- _Work to be completed_
Examine each line of the listing below. Copy those in which the string "camera" appears.

========

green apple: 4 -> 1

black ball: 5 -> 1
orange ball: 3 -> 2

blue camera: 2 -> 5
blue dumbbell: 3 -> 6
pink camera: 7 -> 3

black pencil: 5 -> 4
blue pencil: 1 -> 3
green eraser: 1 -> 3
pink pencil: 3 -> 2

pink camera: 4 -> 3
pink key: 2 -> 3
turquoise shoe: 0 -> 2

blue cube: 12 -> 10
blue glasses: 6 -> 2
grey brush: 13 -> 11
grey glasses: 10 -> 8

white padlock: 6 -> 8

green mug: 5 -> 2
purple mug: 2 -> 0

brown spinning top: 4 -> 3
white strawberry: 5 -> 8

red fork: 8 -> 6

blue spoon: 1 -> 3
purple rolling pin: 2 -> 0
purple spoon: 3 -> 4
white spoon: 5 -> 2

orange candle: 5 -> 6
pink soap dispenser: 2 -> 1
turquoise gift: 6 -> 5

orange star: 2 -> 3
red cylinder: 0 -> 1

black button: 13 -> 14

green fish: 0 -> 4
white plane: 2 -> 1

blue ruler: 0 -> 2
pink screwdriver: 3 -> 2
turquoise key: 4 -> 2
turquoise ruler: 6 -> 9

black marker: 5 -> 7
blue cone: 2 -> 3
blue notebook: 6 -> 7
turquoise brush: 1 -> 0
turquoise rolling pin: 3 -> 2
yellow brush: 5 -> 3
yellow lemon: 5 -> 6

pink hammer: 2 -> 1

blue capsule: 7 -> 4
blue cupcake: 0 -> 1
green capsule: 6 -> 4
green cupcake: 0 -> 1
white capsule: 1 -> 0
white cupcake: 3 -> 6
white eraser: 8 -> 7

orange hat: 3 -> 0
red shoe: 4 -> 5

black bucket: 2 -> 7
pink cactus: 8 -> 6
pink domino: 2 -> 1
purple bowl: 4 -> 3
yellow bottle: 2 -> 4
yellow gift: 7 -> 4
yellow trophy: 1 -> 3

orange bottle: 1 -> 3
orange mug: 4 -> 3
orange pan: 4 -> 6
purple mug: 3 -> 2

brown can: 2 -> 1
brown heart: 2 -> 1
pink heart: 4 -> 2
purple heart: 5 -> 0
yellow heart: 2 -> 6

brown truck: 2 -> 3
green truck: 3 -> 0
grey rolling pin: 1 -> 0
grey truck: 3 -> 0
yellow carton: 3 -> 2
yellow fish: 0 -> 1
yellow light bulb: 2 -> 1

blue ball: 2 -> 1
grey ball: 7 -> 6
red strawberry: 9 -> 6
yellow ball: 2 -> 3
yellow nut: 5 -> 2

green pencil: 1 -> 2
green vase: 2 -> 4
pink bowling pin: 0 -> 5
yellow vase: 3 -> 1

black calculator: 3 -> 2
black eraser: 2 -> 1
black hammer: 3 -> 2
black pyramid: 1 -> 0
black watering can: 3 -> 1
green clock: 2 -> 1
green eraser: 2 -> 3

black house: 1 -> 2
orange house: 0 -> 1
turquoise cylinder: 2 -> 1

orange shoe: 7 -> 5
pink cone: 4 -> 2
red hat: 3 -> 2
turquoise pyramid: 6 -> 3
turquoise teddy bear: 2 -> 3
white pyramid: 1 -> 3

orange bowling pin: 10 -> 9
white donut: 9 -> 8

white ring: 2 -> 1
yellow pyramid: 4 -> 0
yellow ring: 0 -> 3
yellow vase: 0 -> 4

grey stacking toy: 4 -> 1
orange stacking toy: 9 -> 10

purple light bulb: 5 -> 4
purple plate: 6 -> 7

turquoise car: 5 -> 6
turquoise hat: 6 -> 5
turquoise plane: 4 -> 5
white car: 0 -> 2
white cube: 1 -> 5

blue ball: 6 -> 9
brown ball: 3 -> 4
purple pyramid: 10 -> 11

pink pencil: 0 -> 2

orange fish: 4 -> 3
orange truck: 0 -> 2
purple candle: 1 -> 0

========

- _Problem solution_
blue camera: 2 -> 5
pink camera: 7 -> 3
pink camera: 4 -> 3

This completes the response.